→ **PROBLEM DETAILS**
Nothing but the images should be left out when the entries are restated word for word.

=== Section Start ===

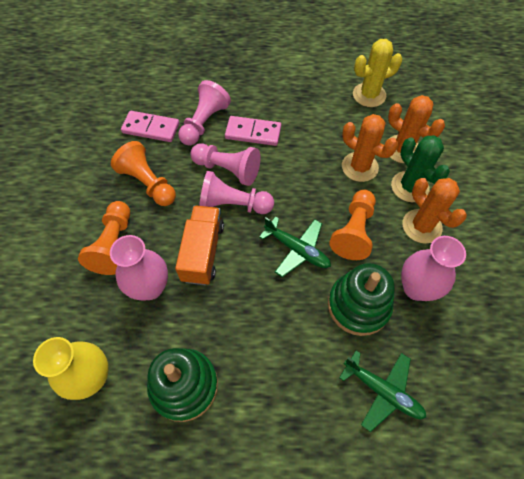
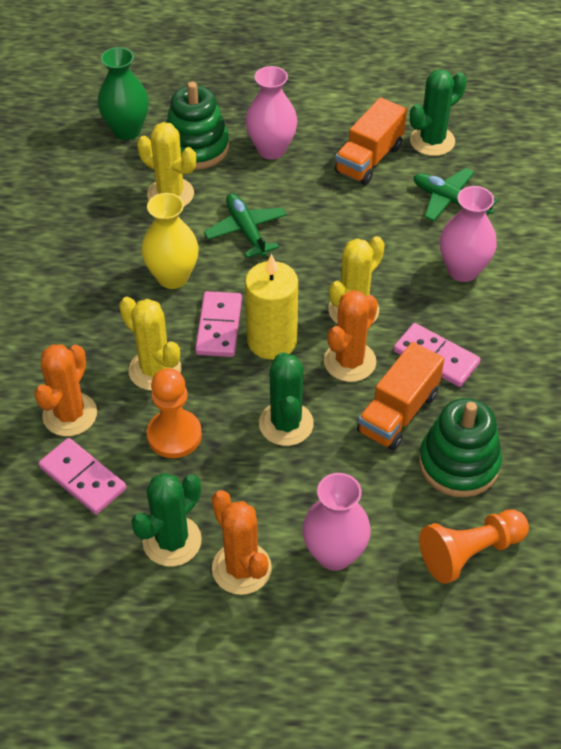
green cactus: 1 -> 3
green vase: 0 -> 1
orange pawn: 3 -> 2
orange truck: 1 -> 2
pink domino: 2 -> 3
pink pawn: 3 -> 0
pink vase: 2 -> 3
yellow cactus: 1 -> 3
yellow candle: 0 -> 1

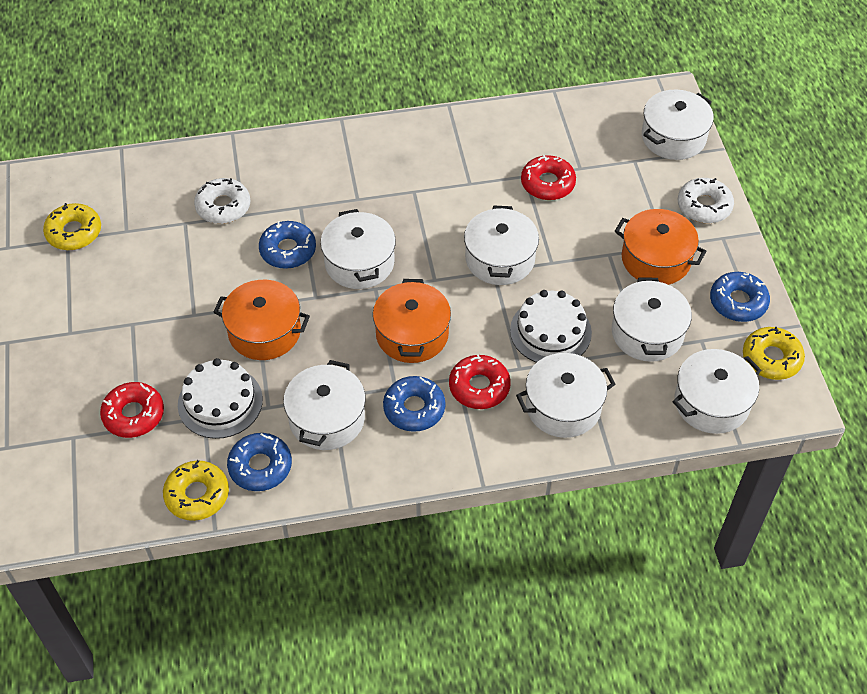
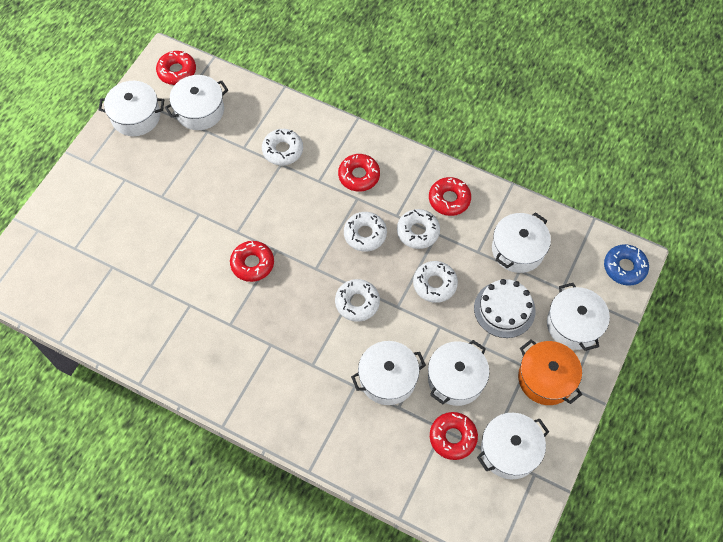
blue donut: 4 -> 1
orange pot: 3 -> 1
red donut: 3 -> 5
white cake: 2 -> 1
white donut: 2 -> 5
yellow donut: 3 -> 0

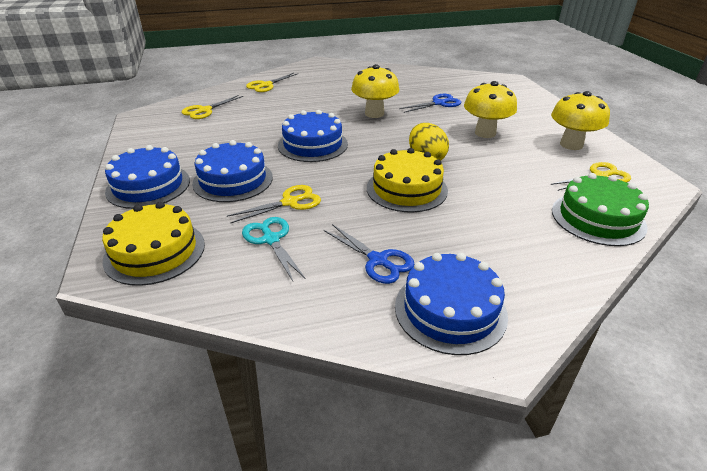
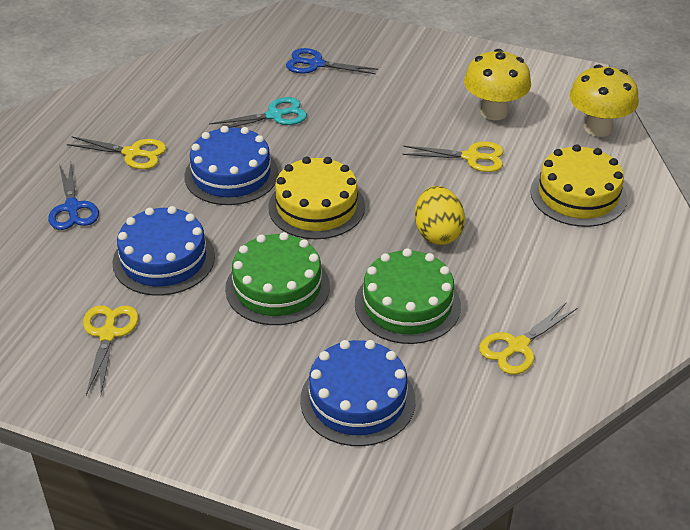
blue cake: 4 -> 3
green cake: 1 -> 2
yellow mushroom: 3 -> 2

=== Section End ===

→ **RESPONSE TO THE EXERCISE**
green cactus: 1 -> 3
green vase: 0 -> 1
orange pawn: 3 -> 2
orange truck: 1 -> 2
pink domino: 2 -> 3
pink pawn: 3 -> 0
pink vase: 2 -> 3
yellow cactus: 1 -> 3
yellow candle: 0 -> 1

blue donut: 4 -> 1
orange pot: 3 -> 1
red donut: 3 -> 5
white cake: 2 -> 1
white donut: 2 -> 5
yellow donut: 3 -> 0

blue cake: 4 -> 3
green cake: 1 -> 2
yellow mushroom: 3 -> 2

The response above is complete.